▶ _THE PROBLEM_
Set the data down once more, in full and exactly.

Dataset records
______________________________
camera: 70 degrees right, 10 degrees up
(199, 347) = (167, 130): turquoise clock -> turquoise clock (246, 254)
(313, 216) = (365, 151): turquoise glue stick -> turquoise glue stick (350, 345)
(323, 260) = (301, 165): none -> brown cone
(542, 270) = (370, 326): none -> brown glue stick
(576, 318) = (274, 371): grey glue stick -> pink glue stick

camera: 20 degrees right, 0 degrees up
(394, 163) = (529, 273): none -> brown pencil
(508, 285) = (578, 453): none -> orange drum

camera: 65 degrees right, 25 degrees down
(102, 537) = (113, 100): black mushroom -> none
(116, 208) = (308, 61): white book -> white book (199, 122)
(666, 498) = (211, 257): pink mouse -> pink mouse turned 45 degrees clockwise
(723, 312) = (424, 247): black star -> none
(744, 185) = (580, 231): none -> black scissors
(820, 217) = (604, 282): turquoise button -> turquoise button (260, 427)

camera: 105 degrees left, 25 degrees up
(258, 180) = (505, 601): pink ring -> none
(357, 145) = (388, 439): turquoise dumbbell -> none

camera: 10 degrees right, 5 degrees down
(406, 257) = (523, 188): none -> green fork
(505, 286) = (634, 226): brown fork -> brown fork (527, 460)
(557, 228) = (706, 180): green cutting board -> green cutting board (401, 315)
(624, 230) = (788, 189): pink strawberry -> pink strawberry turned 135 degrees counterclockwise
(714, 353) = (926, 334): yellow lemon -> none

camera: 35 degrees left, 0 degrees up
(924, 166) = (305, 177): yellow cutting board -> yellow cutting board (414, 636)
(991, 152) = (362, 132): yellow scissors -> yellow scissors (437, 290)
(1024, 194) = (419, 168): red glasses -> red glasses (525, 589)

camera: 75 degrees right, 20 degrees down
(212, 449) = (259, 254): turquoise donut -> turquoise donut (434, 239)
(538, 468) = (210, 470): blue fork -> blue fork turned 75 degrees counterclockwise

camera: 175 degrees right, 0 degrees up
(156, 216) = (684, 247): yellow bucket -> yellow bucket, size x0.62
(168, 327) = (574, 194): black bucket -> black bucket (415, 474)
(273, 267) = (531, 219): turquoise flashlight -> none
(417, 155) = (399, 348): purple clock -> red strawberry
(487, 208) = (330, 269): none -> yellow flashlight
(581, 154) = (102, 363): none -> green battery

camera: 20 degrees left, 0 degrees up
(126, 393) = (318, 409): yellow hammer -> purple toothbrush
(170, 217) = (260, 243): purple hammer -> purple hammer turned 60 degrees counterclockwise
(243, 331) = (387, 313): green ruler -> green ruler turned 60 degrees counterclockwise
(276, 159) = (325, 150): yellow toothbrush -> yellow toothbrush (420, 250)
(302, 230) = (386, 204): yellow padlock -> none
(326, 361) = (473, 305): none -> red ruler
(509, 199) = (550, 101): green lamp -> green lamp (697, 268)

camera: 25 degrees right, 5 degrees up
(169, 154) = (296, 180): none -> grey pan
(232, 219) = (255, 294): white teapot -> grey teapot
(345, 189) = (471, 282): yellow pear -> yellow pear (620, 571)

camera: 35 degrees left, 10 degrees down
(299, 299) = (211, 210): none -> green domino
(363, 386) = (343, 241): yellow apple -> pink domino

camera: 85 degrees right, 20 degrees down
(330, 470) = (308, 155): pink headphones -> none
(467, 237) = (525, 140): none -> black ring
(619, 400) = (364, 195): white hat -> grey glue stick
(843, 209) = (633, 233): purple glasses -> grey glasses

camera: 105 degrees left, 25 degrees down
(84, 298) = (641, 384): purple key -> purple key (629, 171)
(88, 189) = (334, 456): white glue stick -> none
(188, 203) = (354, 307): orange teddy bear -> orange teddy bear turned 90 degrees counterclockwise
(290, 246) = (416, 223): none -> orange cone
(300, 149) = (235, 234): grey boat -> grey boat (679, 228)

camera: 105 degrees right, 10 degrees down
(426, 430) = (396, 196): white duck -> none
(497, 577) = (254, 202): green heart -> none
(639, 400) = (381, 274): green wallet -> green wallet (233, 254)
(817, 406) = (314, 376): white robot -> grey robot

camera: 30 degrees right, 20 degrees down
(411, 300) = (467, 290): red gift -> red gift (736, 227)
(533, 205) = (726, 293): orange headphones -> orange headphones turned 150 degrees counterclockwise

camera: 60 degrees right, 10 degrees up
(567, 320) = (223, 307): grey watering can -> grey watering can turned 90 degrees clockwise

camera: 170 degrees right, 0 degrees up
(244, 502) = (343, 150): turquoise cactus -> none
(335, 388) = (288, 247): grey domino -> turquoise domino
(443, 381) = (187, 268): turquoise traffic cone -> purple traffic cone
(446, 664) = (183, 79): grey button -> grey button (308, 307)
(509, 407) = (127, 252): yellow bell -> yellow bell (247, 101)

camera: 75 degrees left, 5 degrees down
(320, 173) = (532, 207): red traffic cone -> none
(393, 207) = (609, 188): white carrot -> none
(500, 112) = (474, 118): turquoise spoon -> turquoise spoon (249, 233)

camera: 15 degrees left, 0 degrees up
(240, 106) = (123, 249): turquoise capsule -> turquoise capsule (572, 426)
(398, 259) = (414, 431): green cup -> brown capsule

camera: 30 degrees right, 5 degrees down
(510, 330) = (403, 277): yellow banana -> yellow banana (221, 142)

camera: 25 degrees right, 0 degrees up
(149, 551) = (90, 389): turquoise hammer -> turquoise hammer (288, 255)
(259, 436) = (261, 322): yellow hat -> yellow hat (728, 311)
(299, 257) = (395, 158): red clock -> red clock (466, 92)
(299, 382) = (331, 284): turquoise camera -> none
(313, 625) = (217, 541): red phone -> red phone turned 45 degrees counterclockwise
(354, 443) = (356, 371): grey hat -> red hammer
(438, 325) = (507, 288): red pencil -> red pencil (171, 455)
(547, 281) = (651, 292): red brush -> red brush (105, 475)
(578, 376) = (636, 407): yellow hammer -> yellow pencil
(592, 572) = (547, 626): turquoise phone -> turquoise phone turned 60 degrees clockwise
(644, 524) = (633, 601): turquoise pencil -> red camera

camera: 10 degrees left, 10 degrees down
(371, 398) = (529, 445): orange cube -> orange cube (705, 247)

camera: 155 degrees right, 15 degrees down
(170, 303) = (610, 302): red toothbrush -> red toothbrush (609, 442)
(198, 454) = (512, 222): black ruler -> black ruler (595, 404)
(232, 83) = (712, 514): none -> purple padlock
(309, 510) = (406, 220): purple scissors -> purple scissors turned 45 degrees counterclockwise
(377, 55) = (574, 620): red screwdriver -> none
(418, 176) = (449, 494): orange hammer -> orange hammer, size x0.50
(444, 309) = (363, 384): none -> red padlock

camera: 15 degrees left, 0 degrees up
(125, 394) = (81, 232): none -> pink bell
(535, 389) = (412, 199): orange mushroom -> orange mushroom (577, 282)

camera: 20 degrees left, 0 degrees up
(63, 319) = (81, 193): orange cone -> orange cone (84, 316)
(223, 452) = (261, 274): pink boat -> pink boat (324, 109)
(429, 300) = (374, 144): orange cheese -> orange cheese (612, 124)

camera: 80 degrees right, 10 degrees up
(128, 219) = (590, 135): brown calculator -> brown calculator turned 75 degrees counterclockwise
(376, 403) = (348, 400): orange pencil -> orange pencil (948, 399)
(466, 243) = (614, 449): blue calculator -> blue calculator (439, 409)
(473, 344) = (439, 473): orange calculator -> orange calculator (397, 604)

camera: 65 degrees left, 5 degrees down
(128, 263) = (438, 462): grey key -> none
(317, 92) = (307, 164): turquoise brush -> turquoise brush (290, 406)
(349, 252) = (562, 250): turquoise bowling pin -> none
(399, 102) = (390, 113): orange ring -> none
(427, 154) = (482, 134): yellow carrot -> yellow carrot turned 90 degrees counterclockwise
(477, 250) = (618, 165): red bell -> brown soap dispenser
______________________________
▶ _PROBLEM SOLUTION_
camera: 70 degrees right, 10 degrees up
(199, 347) = (167, 130): turquoise clock -> turquoise clock (246, 254)
(313, 216) = (365, 151): turquoise glue stick -> turquoise glue stick (350, 345)
(323, 260) = (301, 165): none -> brown cone
(542, 270) = (370, 326): none -> brown glue stick
(576, 318) = (274, 371): grey glue stick -> pink glue stick

camera: 20 degrees right, 0 degrees up
(394, 163) = (529, 273): none -> brown pencil
(508, 285) = (578, 453): none -> orange drum

camera: 65 degrees right, 25 degrees down
(102, 537) = (113, 100): black mushroom -> none
(116, 208) = (308, 61): white book -> white book (199, 122)
(666, 498) = (211, 257): pink mouse -> pink mouse turned 45 degrees clockwise
(723, 312) = (424, 247): black star -> none
(744, 185) = (580, 231): none -> black scissors
(820, 217) = (604, 282): turquoise button -> turquoise button (260, 427)

camera: 105 degrees left, 25 degrees up
(258, 180) = (505, 601): pink ring -> none
(357, 145) = (388, 439): turquoise dumbbell -> none

camera: 10 degrees right, 5 degrees down
(406, 257) = (523, 188): none -> green fork
(505, 286) = (634, 226): brown fork -> brown fork (527, 460)
(557, 228) = (706, 180): green cutting board -> green cutting board (401, 315)
(624, 230) = (788, 189): pink strawberry -> pink strawberry turned 135 degrees counterclockwise
(714, 353) = (926, 334): yellow lemon -> none

camera: 35 degrees left, 0 degrees up
(924, 166) = (305, 177): yellow cutting board -> yellow cutting board (414, 636)
(991, 152) = (362, 132): yellow scissors -> yellow scissors (437, 290)
(1024, 194) = (419, 168): red glasses -> red glasses (525, 589)

camera: 75 degrees right, 20 degrees down
(212, 449) = (259, 254): turquoise donut -> turquoise donut (434, 239)
(538, 468) = (210, 470): blue fork -> blue fork turned 75 degrees counterclockwise

camera: 175 degrees right, 0 degrees up
(156, 216) = (684, 247): yellow bucket -> yellow bucket, size x0.62
(168, 327) = (574, 194): black bucket -> black bucket (415, 474)
(273, 267) = (531, 219): turquoise flashlight -> none
(417, 155) = (399, 348): purple clock -> red strawberry
(487, 208) = (330, 269): none -> yellow flashlight
(581, 154) = (102, 363): none -> green battery

camera: 20 degrees left, 0 degrees up
(126, 393) = (318, 409): yellow hammer -> purple toothbrush
(170, 217) = (260, 243): purple hammer -> purple hammer turned 60 degrees counterclockwise
(243, 331) = (387, 313): green ruler -> green ruler turned 60 degrees counterclockwise
(276, 159) = (325, 150): yellow toothbrush -> yellow toothbrush (420, 250)
(302, 230) = (386, 204): yellow padlock -> none
(326, 361) = (473, 305): none -> red ruler
(509, 199) = (550, 101): green lamp -> green lamp (697, 268)

camera: 25 degrees right, 5 degrees up
(169, 154) = (296, 180): none -> grey pan
(232, 219) = (255, 294): white teapot -> grey teapot
(345, 189) = (471, 282): yellow pear -> yellow pear (620, 571)

camera: 35 degrees left, 10 degrees down
(299, 299) = (211, 210): none -> green domino
(363, 386) = (343, 241): yellow apple -> pink domino

camera: 85 degrees right, 20 degrees down
(330, 470) = (308, 155): pink headphones -> none
(467, 237) = (525, 140): none -> black ring
(619, 400) = (364, 195): white hat -> grey glue stick
(843, 209) = (633, 233): purple glasses -> grey glasses

camera: 105 degrees left, 25 degrees down
(84, 298) = (641, 384): purple key -> purple key (629, 171)
(88, 189) = (334, 456): white glue stick -> none
(188, 203) = (354, 307): orange teddy bear -> orange teddy bear turned 90 degrees counterclockwise
(290, 246) = (416, 223): none -> orange cone
(300, 149) = (235, 234): grey boat -> grey boat (679, 228)

camera: 105 degrees right, 10 degrees down
(426, 430) = (396, 196): white duck -> none
(497, 577) = (254, 202): green heart -> none
(639, 400) = (381, 274): green wallet -> green wallet (233, 254)
(817, 406) = (314, 376): white robot -> grey robot

camera: 30 degrees right, 20 degrees down
(411, 300) = (467, 290): red gift -> red gift (736, 227)
(533, 205) = (726, 293): orange headphones -> orange headphones turned 150 degrees counterclockwise

camera: 60 degrees right, 10 degrees up
(567, 320) = (223, 307): grey watering can -> grey watering can turned 90 degrees clockwise

camera: 170 degrees right, 0 degrees up
(244, 502) = (343, 150): turquoise cactus -> none
(335, 388) = (288, 247): grey domino -> turquoise domino
(443, 381) = (187, 268): turquoise traffic cone -> purple traffic cone
(446, 664) = (183, 79): grey button -> grey button (308, 307)
(509, 407) = (127, 252): yellow bell -> yellow bell (247, 101)

camera: 75 degrees left, 5 degrees down
(320, 173) = (532, 207): red traffic cone -> none
(393, 207) = (609, 188): white carrot -> none
(500, 112) = (474, 118): turquoise spoon -> turquoise spoon (249, 233)

camera: 15 degrees left, 0 degrees up
(240, 106) = (123, 249): turquoise capsule -> turquoise capsule (572, 426)
(398, 259) = (414, 431): green cup -> brown capsule

camera: 30 degrees right, 5 degrees down
(510, 330) = (403, 277): yellow banana -> yellow banana (221, 142)

camera: 25 degrees right, 0 degrees up
(149, 551) = (90, 389): turquoise hammer -> turquoise hammer (288, 255)
(259, 436) = (261, 322): yellow hat -> yellow hat (728, 311)
(299, 257) = (395, 158): red clock -> red clock (466, 92)
(299, 382) = (331, 284): turquoise camera -> none
(313, 625) = (217, 541): red phone -> red phone turned 45 degrees counterclockwise
(354, 443) = (356, 371): grey hat -> red hammer
(438, 325) = (507, 288): red pencil -> red pencil (171, 455)
(547, 281) = (651, 292): red brush -> red brush (105, 475)
(578, 376) = (636, 407): yellow hammer -> yellow pencil
(592, 572) = (547, 626): turquoise phone -> turquoise phone turned 60 degrees clockwise
(644, 524) = (633, 601): turquoise pencil -> red camera

camera: 10 degrees left, 10 degrees down
(371, 398) = (529, 445): orange cube -> orange cube (705, 247)

camera: 155 degrees right, 15 degrees down
(170, 303) = (610, 302): red toothbrush -> red toothbrush (609, 442)
(198, 454) = (512, 222): black ruler -> black ruler (595, 404)
(232, 83) = (712, 514): none -> purple padlock
(309, 510) = (406, 220): purple scissors -> purple scissors turned 45 degrees counterclockwise
(377, 55) = (574, 620): red screwdriver -> none
(418, 176) = (449, 494): orange hammer -> orange hammer, size x0.50
(444, 309) = (363, 384): none -> red padlock

camera: 15 degrees left, 0 degrees up
(125, 394) = (81, 232): none -> pink bell
(535, 389) = (412, 199): orange mushroom -> orange mushroom (577, 282)

camera: 20 degrees left, 0 degrees up
(63, 319) = (81, 193): orange cone -> orange cone (84, 316)
(223, 452) = (261, 274): pink boat -> pink boat (324, 109)
(429, 300) = (374, 144): orange cheese -> orange cheese (612, 124)

camera: 80 degrees right, 10 degrees up
(128, 219) = (590, 135): brown calculator -> brown calculator turned 75 degrees counterclockwise
(376, 403) = (348, 400): orange pencil -> orange pencil (948, 399)
(466, 243) = (614, 449): blue calculator -> blue calculator (439, 409)
(473, 344) = (439, 473): orange calculator -> orange calculator (397, 604)

camera: 65 degrees left, 5 degrees down
(128, 263) = (438, 462): grey key -> none
(317, 92) = (307, 164): turquoise brush -> turquoise brush (290, 406)
(349, 252) = (562, 250): turquoise bowling pin -> none
(399, 102) = (390, 113): orange ring -> none
(427, 154) = (482, 134): yellow carrot -> yellow carrot turned 90 degrees counterclockwise
(477, 250) = (618, 165): red bell -> brown soap dispenser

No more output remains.